Exercise description:
Once you find a line containing the word "none" in the entries below, copy it.
⟨
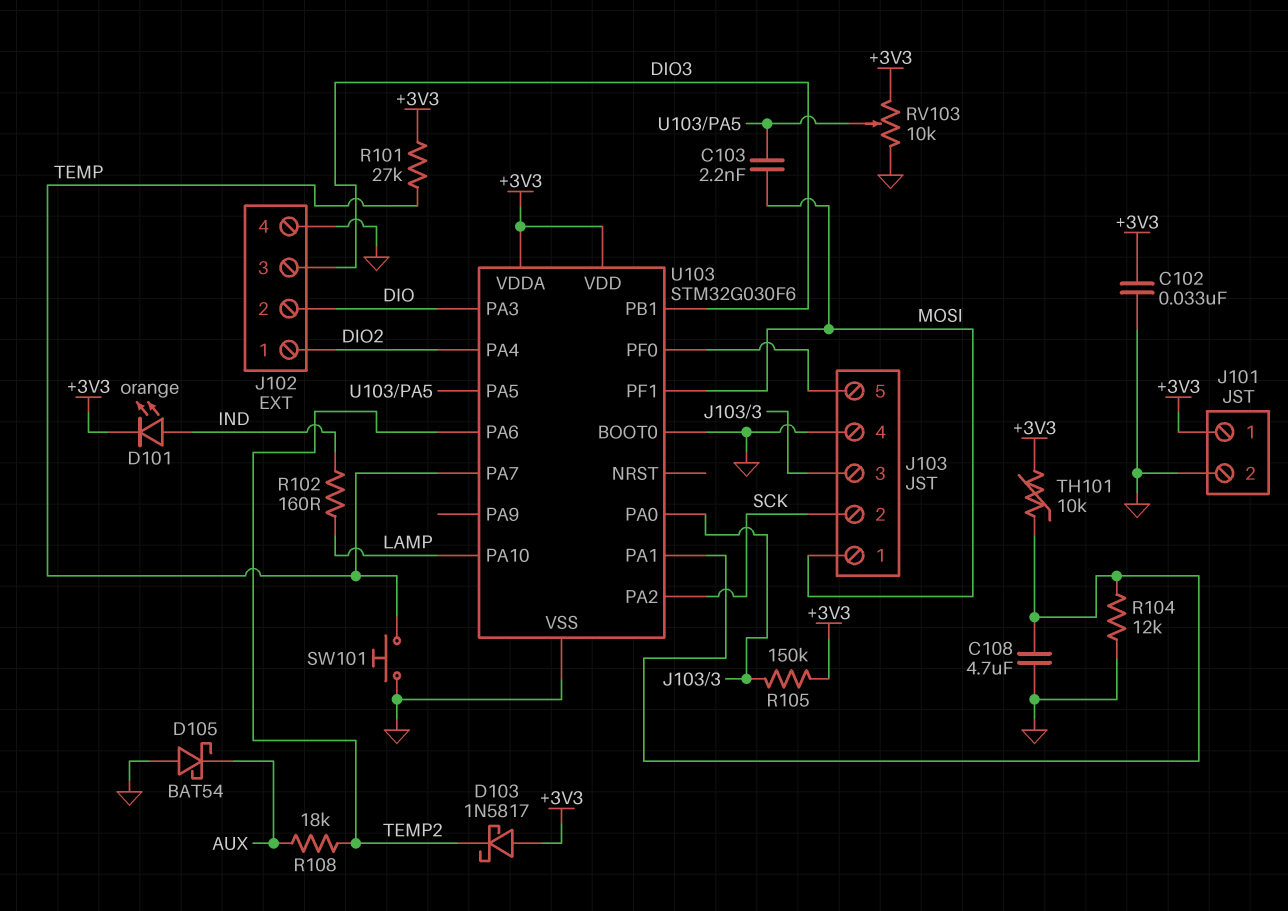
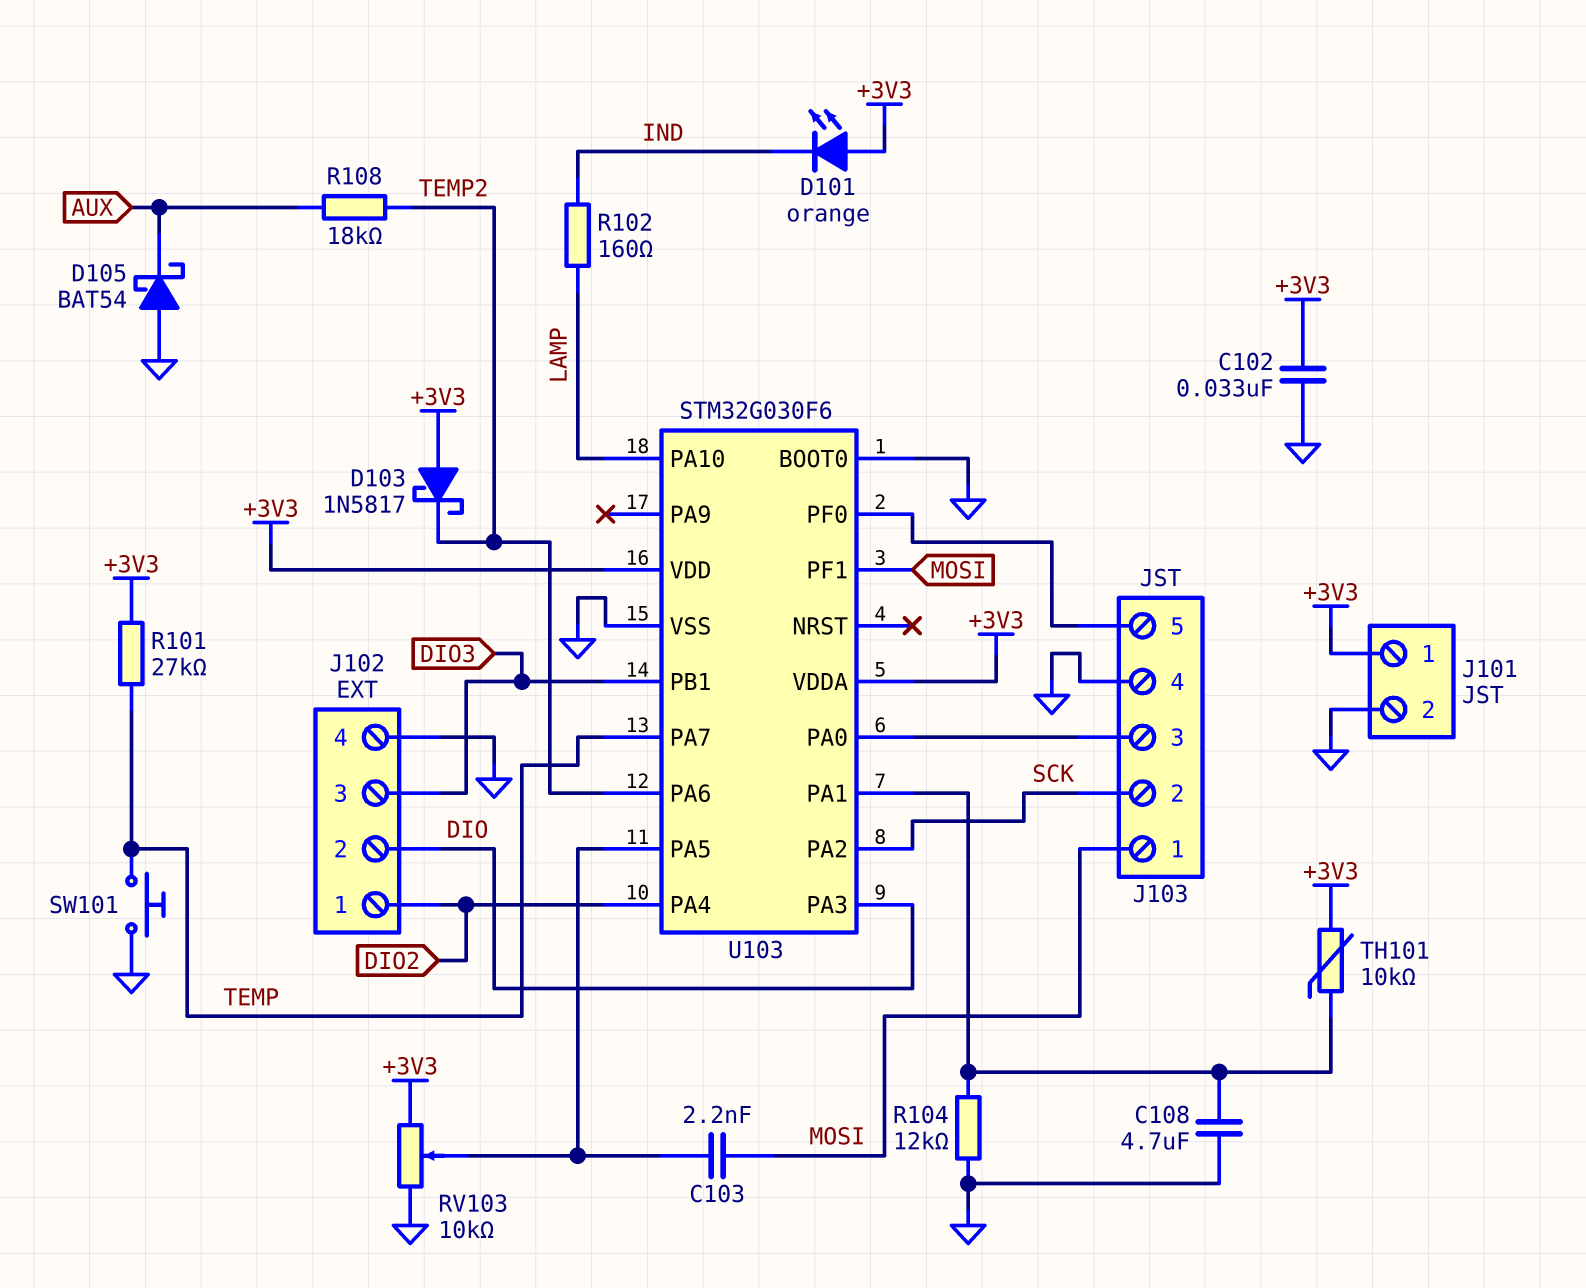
D101: LED orange (A IND, K +3V3) -> LED orange (A +3V3, K IND)
R105: 150k (+3V3, J103/3) -> none

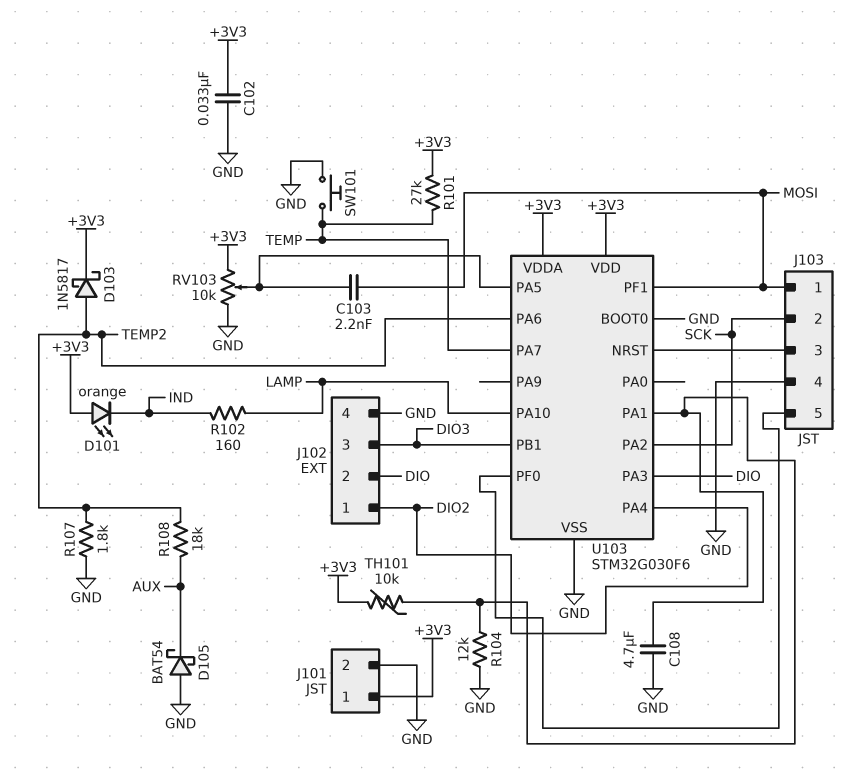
D103: schottky 1N5817 (A +3V3, K TEMP2) -> schottky 1N5817 (A TEMP2, K +3V3)
R107: none -> 1.8k (GND, TEMP2)
U103 pin NRST: none -> J103/3
U103 pin PA0: J103/3 -> none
⟩
Task output:
R105: 150k (+3V3, J103/3) -> none
R107: none -> 1.8k (GND, TEMP2)
U103 pin NRST: none -> J103/3
U103 pin PA0: J103/3 -> none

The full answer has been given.